- Source material -

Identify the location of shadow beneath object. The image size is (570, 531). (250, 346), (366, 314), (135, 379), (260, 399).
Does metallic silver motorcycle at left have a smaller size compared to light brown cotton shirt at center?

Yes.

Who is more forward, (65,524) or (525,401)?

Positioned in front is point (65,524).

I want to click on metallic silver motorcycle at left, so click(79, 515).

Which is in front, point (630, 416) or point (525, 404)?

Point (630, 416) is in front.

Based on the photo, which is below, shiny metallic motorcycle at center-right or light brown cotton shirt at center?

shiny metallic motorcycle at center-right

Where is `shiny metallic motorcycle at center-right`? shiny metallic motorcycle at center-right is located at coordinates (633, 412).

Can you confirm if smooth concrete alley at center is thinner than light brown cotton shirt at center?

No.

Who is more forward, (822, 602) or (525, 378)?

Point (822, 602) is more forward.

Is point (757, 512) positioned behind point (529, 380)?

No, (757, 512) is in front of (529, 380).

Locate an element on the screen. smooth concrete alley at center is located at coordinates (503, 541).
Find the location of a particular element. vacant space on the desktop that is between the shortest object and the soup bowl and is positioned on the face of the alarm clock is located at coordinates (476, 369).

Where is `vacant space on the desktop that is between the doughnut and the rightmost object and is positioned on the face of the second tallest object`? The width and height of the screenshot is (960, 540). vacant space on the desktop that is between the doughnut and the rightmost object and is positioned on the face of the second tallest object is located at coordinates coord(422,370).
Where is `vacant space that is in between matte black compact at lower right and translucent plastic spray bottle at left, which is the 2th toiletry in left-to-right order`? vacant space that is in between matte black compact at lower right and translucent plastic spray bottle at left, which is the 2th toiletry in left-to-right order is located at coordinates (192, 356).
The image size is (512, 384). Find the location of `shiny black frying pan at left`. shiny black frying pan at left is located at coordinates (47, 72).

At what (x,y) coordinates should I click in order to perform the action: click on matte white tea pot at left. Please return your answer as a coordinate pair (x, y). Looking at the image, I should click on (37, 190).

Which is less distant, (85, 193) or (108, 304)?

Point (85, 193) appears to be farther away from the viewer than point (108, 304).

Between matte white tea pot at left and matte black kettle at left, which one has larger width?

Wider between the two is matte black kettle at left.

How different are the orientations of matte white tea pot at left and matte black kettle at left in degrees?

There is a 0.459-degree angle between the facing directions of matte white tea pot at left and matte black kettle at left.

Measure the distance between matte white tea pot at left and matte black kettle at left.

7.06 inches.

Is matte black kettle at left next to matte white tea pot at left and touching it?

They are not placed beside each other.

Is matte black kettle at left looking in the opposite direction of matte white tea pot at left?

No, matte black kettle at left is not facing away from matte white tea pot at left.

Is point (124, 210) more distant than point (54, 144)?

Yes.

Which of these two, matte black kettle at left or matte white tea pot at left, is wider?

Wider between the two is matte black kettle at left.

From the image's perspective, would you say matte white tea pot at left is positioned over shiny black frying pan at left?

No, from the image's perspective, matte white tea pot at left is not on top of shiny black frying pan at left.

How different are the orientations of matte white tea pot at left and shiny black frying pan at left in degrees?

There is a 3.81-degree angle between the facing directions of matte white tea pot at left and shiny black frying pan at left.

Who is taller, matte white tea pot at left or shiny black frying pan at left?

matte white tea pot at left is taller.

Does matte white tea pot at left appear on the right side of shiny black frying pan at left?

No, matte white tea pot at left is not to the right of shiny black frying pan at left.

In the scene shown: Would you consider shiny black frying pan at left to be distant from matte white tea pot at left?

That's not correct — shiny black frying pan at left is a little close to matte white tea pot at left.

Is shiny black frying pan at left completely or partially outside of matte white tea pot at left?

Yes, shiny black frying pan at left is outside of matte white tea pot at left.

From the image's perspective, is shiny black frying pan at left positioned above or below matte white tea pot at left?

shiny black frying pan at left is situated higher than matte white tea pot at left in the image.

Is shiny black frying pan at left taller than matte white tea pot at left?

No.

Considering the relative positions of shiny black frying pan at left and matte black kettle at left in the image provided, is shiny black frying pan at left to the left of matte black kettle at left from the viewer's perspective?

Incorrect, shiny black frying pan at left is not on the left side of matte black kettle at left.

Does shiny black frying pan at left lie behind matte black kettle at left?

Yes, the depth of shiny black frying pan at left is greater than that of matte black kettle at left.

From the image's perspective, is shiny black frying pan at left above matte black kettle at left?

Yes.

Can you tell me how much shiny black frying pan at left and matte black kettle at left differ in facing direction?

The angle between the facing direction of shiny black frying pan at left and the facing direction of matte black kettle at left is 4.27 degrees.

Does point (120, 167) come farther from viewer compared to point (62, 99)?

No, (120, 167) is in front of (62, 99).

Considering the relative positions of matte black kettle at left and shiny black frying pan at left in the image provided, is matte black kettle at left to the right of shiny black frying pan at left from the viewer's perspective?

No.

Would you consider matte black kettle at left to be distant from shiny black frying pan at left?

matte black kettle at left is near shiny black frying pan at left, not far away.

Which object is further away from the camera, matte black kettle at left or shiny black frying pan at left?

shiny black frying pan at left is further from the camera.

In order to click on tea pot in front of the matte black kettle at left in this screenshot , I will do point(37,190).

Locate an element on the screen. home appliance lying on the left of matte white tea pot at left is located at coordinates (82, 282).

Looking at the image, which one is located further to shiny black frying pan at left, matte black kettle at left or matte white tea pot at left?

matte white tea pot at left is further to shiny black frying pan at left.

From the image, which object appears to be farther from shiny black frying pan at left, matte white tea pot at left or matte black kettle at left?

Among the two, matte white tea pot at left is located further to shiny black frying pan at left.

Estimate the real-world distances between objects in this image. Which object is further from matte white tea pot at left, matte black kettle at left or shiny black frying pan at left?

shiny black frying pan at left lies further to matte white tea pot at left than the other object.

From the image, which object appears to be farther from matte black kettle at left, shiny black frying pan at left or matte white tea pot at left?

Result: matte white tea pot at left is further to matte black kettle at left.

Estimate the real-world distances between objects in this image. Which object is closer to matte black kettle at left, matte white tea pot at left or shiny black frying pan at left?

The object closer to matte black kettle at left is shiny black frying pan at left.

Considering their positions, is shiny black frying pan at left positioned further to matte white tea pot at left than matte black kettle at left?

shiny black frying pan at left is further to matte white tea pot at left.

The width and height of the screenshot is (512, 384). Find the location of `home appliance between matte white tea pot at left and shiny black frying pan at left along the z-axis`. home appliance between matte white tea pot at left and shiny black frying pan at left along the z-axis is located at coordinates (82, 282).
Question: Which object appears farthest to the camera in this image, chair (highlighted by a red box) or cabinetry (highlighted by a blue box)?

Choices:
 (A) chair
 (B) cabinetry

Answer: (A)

- What to do -
Rewrite all of the entries above with every instance of "smooth concrete alley at center" swapped for "gray asphalt road at center", keeping everything else unchanged.

- Correct answer -
Identify the location of shadow beneath object. The image size is (570, 531). (250, 346), (366, 314), (135, 379), (260, 399).
Does metallic silver motorcycle at left have a smaller size compared to light brown cotton shirt at center?

Yes.

Who is more forward, (65,524) or (525,401)?

Positioned in front is point (65,524).

I want to click on metallic silver motorcycle at left, so click(79, 515).

Which is in front, point (630, 416) or point (525, 404)?

Point (630, 416) is in front.

Based on the photo, which is below, shiny metallic motorcycle at center-right or light brown cotton shirt at center?

shiny metallic motorcycle at center-right

Where is `shiny metallic motorcycle at center-right`? shiny metallic motorcycle at center-right is located at coordinates (633, 412).

Can you confirm if gray asphalt road at center is thinner than light brown cotton shirt at center?

No.

Who is more forward, (822, 602) or (525, 378)?

Point (822, 602) is more forward.

Is point (757, 512) positioned behind point (529, 380)?

No, (757, 512) is in front of (529, 380).

Locate an element on the screen. gray asphalt road at center is located at coordinates (503, 541).
Find the location of a particular element. vacant space on the desktop that is between the shortest object and the soup bowl and is positioned on the face of the alarm clock is located at coordinates (476, 369).

Where is `vacant space on the desktop that is between the doughnut and the rightmost object and is positioned on the face of the second tallest object`? The width and height of the screenshot is (960, 540). vacant space on the desktop that is between the doughnut and the rightmost object and is positioned on the face of the second tallest object is located at coordinates coord(422,370).
Where is `vacant space that is in between matte black compact at lower right and translucent plastic spray bottle at left, which is the 2th toiletry in left-to-right order`? vacant space that is in between matte black compact at lower right and translucent plastic spray bottle at left, which is the 2th toiletry in left-to-right order is located at coordinates (192, 356).
The image size is (512, 384). Find the location of `shiny black frying pan at left`. shiny black frying pan at left is located at coordinates (47, 72).

At what (x,y) coordinates should I click in order to perform the action: click on matte white tea pot at left. Please return your answer as a coordinate pair (x, y). Looking at the image, I should click on (37, 190).

Which is less distant, (85, 193) or (108, 304)?

Point (85, 193) appears to be farther away from the viewer than point (108, 304).

Between matte white tea pot at left and matte black kettle at left, which one has larger width?

Wider between the two is matte black kettle at left.

How different are the orientations of matte white tea pot at left and matte black kettle at left in degrees?

There is a 0.459-degree angle between the facing directions of matte white tea pot at left and matte black kettle at left.

Measure the distance between matte white tea pot at left and matte black kettle at left.

7.06 inches.

Is matte black kettle at left next to matte white tea pot at left and touching it?

They are not placed beside each other.

Is matte black kettle at left looking in the opposite direction of matte white tea pot at left?

No, matte black kettle at left is not facing away from matte white tea pot at left.

Is point (124, 210) more distant than point (54, 144)?

Yes.

Which of these two, matte black kettle at left or matte white tea pot at left, is wider?

Wider between the two is matte black kettle at left.

From the image's perspective, would you say matte white tea pot at left is positioned over shiny black frying pan at left?

No, from the image's perspective, matte white tea pot at left is not on top of shiny black frying pan at left.

How different are the orientations of matte white tea pot at left and shiny black frying pan at left in degrees?

There is a 3.81-degree angle between the facing directions of matte white tea pot at left and shiny black frying pan at left.

Who is taller, matte white tea pot at left or shiny black frying pan at left?

matte white tea pot at left is taller.

Does matte white tea pot at left appear on the right side of shiny black frying pan at left?

No, matte white tea pot at left is not to the right of shiny black frying pan at left.

In the scene shown: Would you consider shiny black frying pan at left to be distant from matte white tea pot at left?

That's not correct — shiny black frying pan at left is a little close to matte white tea pot at left.

Is shiny black frying pan at left completely or partially outside of matte white tea pot at left?

Yes, shiny black frying pan at left is outside of matte white tea pot at left.

From the image's perspective, is shiny black frying pan at left positioned above or below matte white tea pot at left?

shiny black frying pan at left is situated higher than matte white tea pot at left in the image.

Is shiny black frying pan at left taller than matte white tea pot at left?

No.

Considering the relative positions of shiny black frying pan at left and matte black kettle at left in the image provided, is shiny black frying pan at left to the left of matte black kettle at left from the viewer's perspective?

Incorrect, shiny black frying pan at left is not on the left side of matte black kettle at left.

Does shiny black frying pan at left lie behind matte black kettle at left?

Yes, the depth of shiny black frying pan at left is greater than that of matte black kettle at left.

From the image's perspective, is shiny black frying pan at left above matte black kettle at left?

Yes.

Can you tell me how much shiny black frying pan at left and matte black kettle at left differ in facing direction?

The angle between the facing direction of shiny black frying pan at left and the facing direction of matte black kettle at left is 4.27 degrees.

Does point (120, 167) come farther from viewer compared to point (62, 99)?

No, (120, 167) is in front of (62, 99).

Considering the relative positions of matte black kettle at left and shiny black frying pan at left in the image provided, is matte black kettle at left to the right of shiny black frying pan at left from the viewer's perspective?

No.

Would you consider matte black kettle at left to be distant from shiny black frying pan at left?

matte black kettle at left is near shiny black frying pan at left, not far away.

Which object is further away from the camera, matte black kettle at left or shiny black frying pan at left?

shiny black frying pan at left is further from the camera.

In order to click on tea pot in front of the matte black kettle at left in this screenshot , I will do point(37,190).

Locate an element on the screen. home appliance lying on the left of matte white tea pot at left is located at coordinates (82, 282).

Looking at the image, which one is located further to shiny black frying pan at left, matte black kettle at left or matte white tea pot at left?

matte white tea pot at left is further to shiny black frying pan at left.

From the image, which object appears to be farther from shiny black frying pan at left, matte white tea pot at left or matte black kettle at left?

Among the two, matte white tea pot at left is located further to shiny black frying pan at left.

Estimate the real-world distances between objects in this image. Which object is further from matte white tea pot at left, matte black kettle at left or shiny black frying pan at left?

shiny black frying pan at left lies further to matte white tea pot at left than the other object.

From the image, which object appears to be farther from matte black kettle at left, shiny black frying pan at left or matte white tea pot at left?

Result: matte white tea pot at left is further to matte black kettle at left.

Estimate the real-world distances between objects in this image. Which object is closer to matte black kettle at left, matte white tea pot at left or shiny black frying pan at left?

The object closer to matte black kettle at left is shiny black frying pan at left.

Considering their positions, is shiny black frying pan at left positioned further to matte white tea pot at left than matte black kettle at left?

shiny black frying pan at left is further to matte white tea pot at left.

The width and height of the screenshot is (512, 384). Find the location of `home appliance between matte white tea pot at left and shiny black frying pan at left along the z-axis`. home appliance between matte white tea pot at left and shiny black frying pan at left along the z-axis is located at coordinates (82, 282).
Question: Which object appears farthest to the camera in this image, chair (highlighted by a red box) or cabinetry (highlighted by a blue box)?

Choices:
 (A) chair
 (B) cabinetry

Answer: (A)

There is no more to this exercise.